▶ [EXTRACTED RECORDS]:
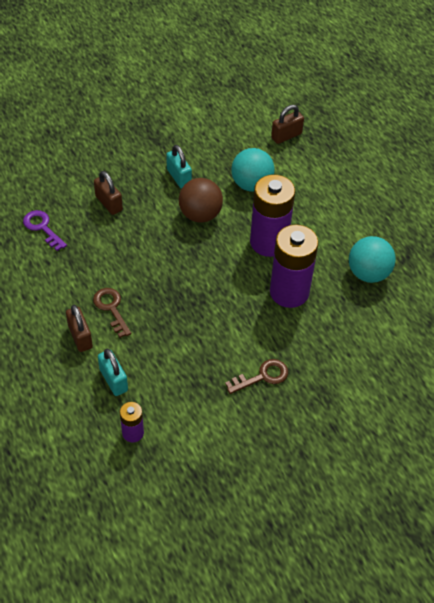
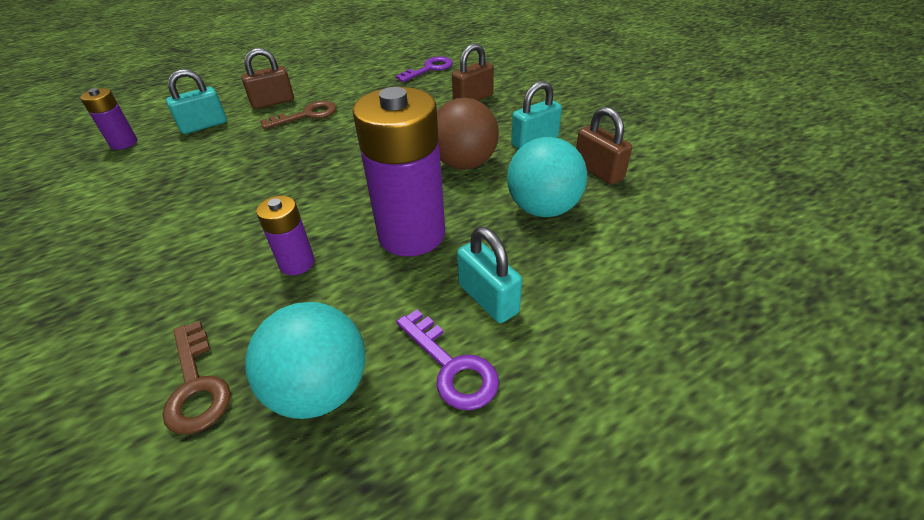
camera: 90 degrees right, 10 degrees down
brown key [225,359,288,394] -> brown key moved to [163,321,231,434]
purple battery [270,224,318,308] -> purple battery [256,196,314,275], size x0.49
brown padlock [271,105,304,144] -> brown padlock moved to [576,107,632,185]
none -> purple key [396,309,499,410]
none -> turquoise padlock [457,227,522,323]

▶ [TASK TO CARRY OUT]: Leave the pictures out and reproduce each record exactly as written.

▶ [EXERCISE SOLUTION]:
camera: 90 degrees right, 10 degrees down
brown key [225,359,288,394] -> brown key moved to [163,321,231,434]
purple battery [270,224,318,308] -> purple battery [256,196,314,275], size x0.49
brown padlock [271,105,304,144] -> brown padlock moved to [576,107,632,185]
none -> purple key [396,309,499,410]
none -> turquoise padlock [457,227,522,323]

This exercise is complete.